EXCERPTED DATA
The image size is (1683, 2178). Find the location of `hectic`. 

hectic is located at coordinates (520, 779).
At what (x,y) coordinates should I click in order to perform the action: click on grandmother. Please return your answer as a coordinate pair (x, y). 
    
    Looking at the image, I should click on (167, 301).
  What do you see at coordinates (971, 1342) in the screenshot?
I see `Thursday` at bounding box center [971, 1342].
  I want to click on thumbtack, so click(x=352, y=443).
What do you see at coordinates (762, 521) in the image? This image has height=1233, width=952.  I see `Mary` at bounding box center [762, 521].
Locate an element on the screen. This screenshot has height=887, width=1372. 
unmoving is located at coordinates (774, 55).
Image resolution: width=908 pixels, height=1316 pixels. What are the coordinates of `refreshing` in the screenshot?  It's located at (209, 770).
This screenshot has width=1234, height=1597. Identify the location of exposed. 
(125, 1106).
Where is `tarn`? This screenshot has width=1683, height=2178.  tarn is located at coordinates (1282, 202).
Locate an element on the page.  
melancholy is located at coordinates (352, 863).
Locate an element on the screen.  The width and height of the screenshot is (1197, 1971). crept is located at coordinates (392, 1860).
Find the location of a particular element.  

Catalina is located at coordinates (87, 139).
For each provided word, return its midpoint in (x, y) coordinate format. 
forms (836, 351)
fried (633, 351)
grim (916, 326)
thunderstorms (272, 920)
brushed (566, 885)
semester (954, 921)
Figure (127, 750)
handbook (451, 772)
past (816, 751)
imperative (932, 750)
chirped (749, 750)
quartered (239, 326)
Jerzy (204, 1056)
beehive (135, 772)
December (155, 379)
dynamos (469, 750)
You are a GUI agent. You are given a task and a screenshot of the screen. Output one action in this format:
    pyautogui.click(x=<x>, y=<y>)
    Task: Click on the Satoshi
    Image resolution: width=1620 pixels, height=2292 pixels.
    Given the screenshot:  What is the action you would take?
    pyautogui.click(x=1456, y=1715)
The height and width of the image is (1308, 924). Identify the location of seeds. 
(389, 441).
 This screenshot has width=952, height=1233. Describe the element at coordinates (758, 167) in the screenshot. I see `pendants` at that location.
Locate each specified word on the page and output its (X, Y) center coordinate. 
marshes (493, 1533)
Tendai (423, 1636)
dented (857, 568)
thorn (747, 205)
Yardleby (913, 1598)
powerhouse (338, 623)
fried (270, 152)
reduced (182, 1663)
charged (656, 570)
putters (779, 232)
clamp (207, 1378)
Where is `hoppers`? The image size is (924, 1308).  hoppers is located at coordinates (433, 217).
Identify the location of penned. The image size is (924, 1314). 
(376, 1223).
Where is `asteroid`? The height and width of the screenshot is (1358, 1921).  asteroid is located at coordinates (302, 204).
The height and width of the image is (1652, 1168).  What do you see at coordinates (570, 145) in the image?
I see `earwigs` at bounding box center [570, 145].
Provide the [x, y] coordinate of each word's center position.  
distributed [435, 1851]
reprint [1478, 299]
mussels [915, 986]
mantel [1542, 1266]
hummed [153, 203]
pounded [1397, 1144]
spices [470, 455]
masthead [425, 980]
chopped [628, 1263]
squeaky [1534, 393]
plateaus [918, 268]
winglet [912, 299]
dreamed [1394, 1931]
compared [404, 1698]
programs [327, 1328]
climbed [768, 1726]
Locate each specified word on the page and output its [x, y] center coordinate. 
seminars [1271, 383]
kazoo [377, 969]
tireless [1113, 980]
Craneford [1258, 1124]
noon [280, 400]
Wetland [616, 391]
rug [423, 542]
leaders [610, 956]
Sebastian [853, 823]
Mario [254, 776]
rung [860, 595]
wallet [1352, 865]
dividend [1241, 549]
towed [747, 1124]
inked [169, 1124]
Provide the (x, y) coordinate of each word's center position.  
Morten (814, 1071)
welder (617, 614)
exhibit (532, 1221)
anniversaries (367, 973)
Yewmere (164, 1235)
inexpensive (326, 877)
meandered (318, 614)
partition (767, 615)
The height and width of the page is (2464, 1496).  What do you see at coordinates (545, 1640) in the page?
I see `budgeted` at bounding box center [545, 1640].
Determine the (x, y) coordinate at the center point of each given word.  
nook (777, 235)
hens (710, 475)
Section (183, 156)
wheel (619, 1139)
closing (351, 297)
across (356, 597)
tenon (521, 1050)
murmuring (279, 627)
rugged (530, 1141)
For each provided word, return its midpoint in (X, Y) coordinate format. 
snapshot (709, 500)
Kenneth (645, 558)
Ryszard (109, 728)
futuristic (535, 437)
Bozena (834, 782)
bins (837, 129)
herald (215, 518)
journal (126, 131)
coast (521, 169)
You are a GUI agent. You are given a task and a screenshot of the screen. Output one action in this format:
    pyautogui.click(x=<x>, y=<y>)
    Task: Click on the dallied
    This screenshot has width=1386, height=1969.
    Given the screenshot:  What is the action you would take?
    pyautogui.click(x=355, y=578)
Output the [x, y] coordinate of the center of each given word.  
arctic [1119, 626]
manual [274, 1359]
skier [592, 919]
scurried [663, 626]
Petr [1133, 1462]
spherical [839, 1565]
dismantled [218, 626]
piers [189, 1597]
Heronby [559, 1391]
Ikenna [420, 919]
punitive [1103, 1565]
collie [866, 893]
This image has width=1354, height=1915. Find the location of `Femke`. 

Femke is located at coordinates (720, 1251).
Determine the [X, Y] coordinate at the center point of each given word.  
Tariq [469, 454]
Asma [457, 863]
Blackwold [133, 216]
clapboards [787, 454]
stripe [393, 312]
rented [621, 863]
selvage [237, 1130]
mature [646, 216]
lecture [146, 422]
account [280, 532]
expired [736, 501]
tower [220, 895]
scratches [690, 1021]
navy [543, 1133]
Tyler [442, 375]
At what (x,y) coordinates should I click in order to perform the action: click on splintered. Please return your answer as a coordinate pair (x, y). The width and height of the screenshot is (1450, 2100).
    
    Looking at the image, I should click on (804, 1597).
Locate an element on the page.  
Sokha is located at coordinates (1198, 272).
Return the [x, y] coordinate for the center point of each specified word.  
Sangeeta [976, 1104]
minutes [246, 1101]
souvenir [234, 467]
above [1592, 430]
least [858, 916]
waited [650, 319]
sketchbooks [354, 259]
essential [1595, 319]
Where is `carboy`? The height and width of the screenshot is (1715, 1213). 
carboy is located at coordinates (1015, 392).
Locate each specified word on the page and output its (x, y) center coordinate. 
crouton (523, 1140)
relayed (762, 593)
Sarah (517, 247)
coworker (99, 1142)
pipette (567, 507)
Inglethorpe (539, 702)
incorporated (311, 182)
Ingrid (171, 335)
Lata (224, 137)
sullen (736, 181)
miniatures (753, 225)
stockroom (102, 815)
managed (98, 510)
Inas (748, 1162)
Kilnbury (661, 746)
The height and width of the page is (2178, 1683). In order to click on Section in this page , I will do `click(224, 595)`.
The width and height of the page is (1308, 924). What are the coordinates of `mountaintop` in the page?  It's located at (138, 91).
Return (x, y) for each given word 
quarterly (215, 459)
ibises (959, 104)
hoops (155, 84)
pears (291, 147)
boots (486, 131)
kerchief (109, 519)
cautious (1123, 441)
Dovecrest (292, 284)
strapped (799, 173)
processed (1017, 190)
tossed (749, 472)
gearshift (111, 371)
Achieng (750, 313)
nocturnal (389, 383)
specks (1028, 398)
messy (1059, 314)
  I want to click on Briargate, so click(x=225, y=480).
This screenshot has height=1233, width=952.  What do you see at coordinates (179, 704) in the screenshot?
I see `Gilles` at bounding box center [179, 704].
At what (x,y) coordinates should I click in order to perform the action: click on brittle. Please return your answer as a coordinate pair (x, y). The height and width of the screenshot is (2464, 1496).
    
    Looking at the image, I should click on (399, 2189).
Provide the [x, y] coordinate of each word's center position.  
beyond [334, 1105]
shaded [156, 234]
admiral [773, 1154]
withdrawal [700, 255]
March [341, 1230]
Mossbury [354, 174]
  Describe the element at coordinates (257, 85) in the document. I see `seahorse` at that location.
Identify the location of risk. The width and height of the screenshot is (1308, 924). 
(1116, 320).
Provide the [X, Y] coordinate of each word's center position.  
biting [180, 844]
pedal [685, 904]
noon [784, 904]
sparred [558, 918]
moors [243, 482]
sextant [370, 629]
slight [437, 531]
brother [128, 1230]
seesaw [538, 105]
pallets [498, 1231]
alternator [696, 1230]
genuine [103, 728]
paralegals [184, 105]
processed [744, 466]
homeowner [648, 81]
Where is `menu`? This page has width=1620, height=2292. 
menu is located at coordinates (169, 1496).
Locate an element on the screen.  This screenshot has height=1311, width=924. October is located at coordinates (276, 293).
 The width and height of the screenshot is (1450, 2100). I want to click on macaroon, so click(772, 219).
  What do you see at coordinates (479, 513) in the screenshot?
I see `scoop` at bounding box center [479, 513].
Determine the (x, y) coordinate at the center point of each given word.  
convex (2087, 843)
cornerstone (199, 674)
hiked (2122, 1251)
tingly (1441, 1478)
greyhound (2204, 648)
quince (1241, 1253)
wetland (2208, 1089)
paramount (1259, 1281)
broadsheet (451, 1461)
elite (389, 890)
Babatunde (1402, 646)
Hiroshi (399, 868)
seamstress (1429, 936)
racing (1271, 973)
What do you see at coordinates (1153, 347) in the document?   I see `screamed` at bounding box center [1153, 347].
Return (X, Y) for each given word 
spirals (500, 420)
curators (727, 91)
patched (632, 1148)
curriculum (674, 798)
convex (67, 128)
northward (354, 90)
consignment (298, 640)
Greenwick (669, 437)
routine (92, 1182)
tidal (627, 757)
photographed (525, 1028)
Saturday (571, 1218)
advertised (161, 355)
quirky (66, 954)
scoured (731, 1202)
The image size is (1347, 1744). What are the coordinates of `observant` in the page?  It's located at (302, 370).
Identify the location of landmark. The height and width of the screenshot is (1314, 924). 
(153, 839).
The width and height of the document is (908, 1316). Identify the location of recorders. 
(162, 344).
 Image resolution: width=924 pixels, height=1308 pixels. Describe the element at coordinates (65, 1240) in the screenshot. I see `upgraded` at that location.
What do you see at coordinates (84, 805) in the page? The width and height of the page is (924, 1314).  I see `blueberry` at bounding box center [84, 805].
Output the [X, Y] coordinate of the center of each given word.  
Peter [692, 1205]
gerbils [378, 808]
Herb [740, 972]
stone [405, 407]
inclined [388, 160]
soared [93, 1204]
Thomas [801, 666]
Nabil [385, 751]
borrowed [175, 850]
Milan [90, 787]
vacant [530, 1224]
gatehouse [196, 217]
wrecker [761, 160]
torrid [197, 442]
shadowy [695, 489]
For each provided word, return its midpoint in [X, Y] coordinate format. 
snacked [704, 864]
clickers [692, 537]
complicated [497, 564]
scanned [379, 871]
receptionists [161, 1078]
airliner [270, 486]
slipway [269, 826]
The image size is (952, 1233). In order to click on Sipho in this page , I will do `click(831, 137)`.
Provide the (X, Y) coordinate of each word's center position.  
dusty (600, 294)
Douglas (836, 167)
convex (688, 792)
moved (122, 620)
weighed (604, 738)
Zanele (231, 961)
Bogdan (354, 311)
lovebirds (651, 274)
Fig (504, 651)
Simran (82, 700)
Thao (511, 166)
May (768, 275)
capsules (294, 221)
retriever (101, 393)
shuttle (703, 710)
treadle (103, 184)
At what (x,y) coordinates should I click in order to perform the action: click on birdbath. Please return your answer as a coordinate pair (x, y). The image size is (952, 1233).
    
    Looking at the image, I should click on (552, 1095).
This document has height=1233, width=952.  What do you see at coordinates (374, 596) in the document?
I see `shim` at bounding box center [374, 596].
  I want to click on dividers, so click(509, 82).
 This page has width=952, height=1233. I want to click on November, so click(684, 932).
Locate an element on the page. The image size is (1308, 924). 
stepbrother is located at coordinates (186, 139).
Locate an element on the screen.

TASK DESCRIPTION
Reproduce verbatim the lines above, from the one containing "pears (291, 147)" through the one containing "I want to click on Briargate, so", including both.

OUTPUT OF THE EXERCISE
pears (291, 147)
boots (486, 131)
kerchief (109, 519)
cautious (1123, 441)
Dovecrest (292, 284)
strapped (799, 173)
processed (1017, 190)
tossed (749, 472)
gearshift (111, 371)
Achieng (750, 313)
nocturnal (389, 383)
specks (1028, 398)
messy (1059, 314)
  I want to click on Briargate, so click(x=225, y=480).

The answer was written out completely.